Scene comparison data
--------------------------------------------------

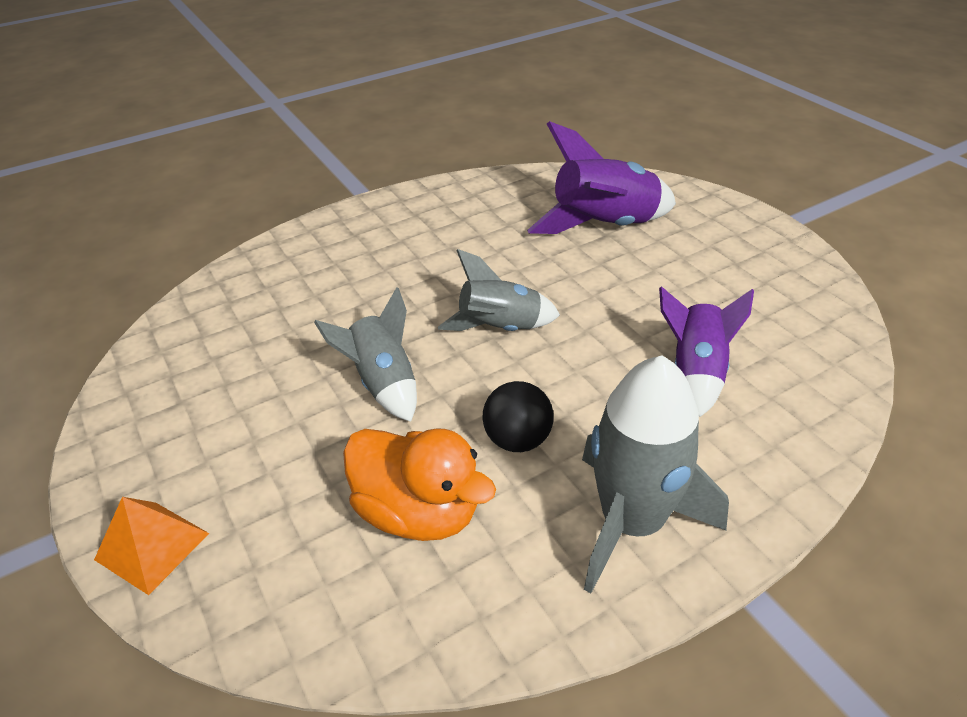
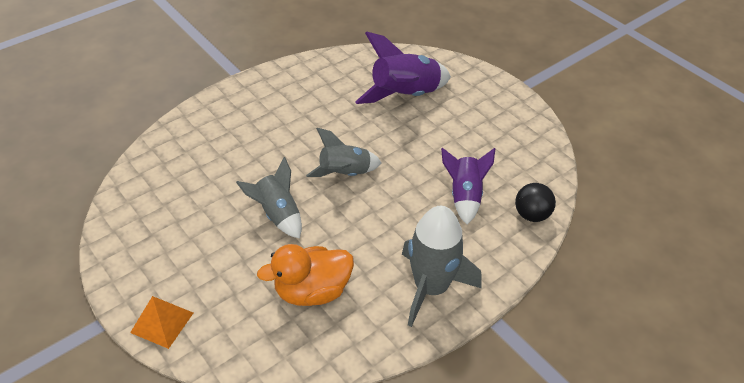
camera: 10 degrees left, 5 degrees up
(418, 512) = (312, 291): orange duck -> orange duck turned 135 degrees clockwise
(518, 440) = (363, 245): black ball -> black ball (531, 215)

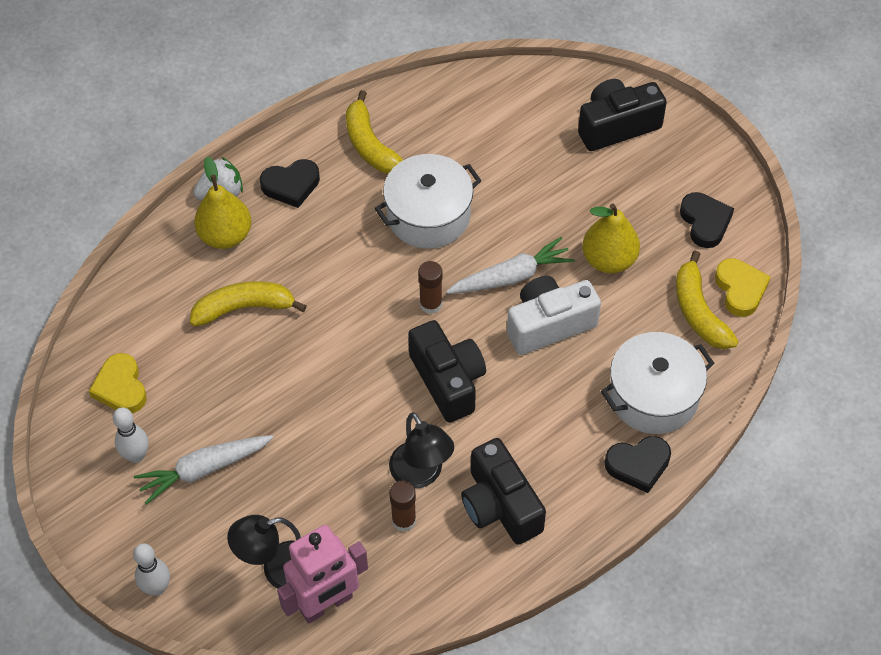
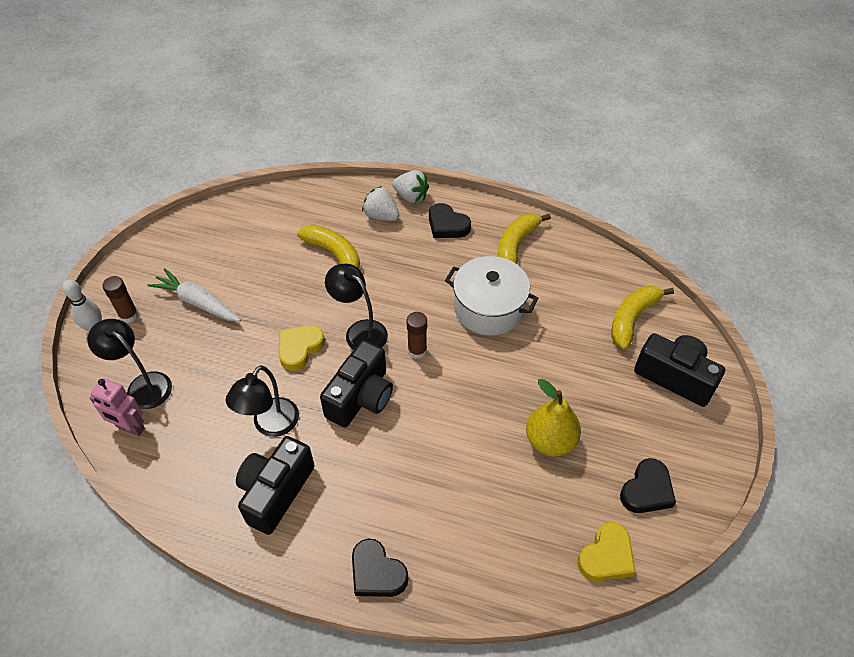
camera: 55 degrees right, 5 degrees down
(121, 387) = (232, 230): yellow heart -> yellow heart (299, 348)
(136, 455) = (187, 264): white bowling pin -> none
(225, 236) = (381, 216): yellow pear -> white strawberry
(326, 604) = (130, 428): pink robot -> pink robot, size x0.66
(367, 339) = (360, 331): none -> black lamp
(404, 520) = (225, 436): brown glue stick -> brown glue stick (129, 315)
(511, 276) = (480, 385): white carrot -> none
(549, 325) = (458, 434): white camera -> none
(653, 396) = (450, 547): white pot -> none
(699, 311) = (557, 535): yellow banana -> yellow banana (632, 319)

--------------------------------------------------

Produce an exact copy of the lines from the one containing "(653, 396) = (450, 547): white pot -> none" through the final line of the data, both ends included, and only those.

(653, 396) = (450, 547): white pot -> none
(699, 311) = (557, 535): yellow banana -> yellow banana (632, 319)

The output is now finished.